» Assignment:
Images don't belong in the copy. Output the rest of the data exactly.

» Source material:
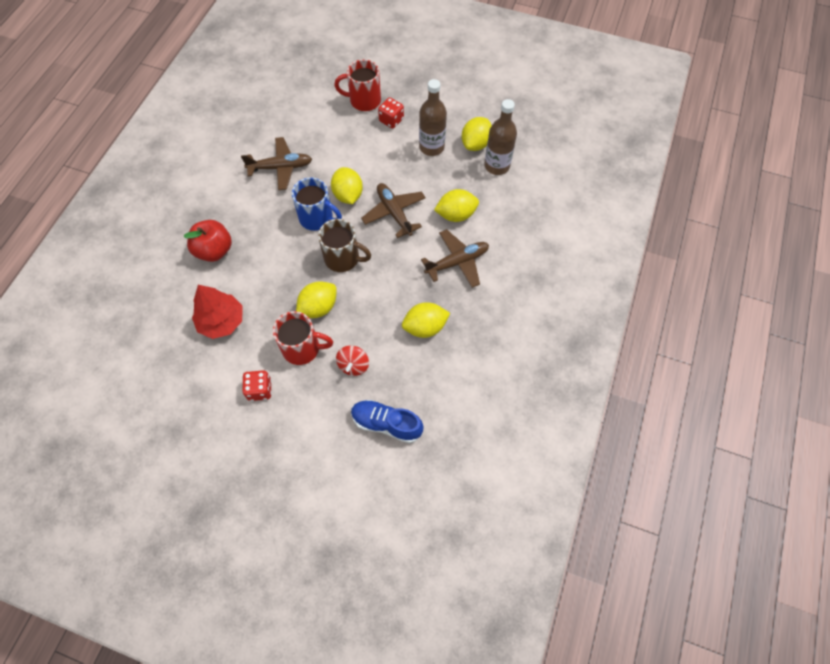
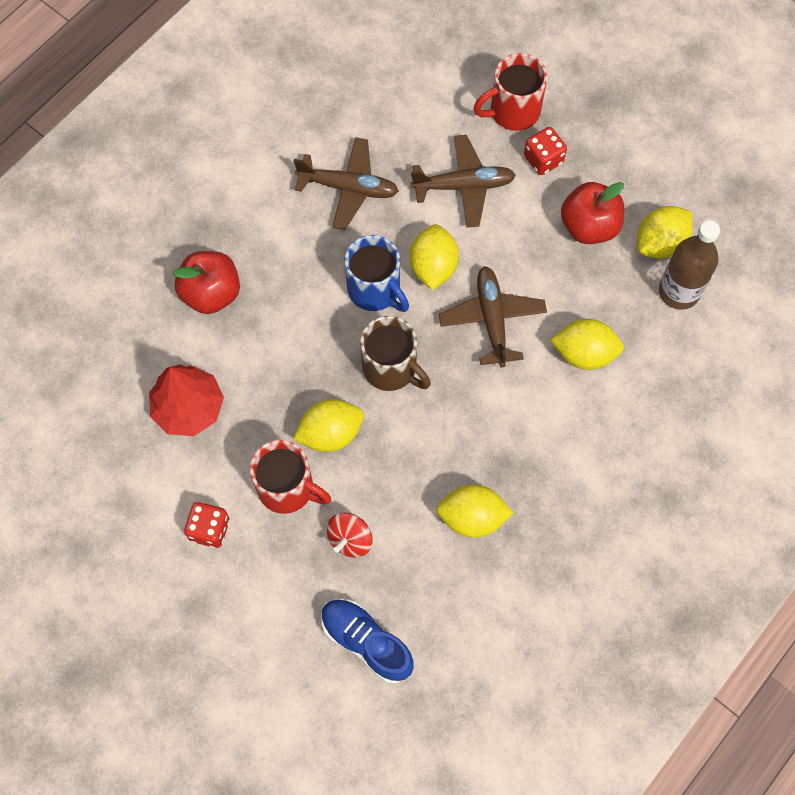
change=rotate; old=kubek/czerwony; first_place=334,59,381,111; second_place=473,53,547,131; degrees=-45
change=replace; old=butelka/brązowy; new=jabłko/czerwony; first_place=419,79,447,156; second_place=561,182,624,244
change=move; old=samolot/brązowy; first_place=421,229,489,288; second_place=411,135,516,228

» Answer to this task:
change=rotate; old=kubek/czerwony; first_place=334,59,381,111; second_place=473,53,547,131; degrees=-45
change=replace; old=butelka/brązowy; new=jabłko/czerwony; first_place=419,79,447,156; second_place=561,182,624,244
change=move; old=samolot/brązowy; first_place=421,229,489,288; second_place=411,135,516,228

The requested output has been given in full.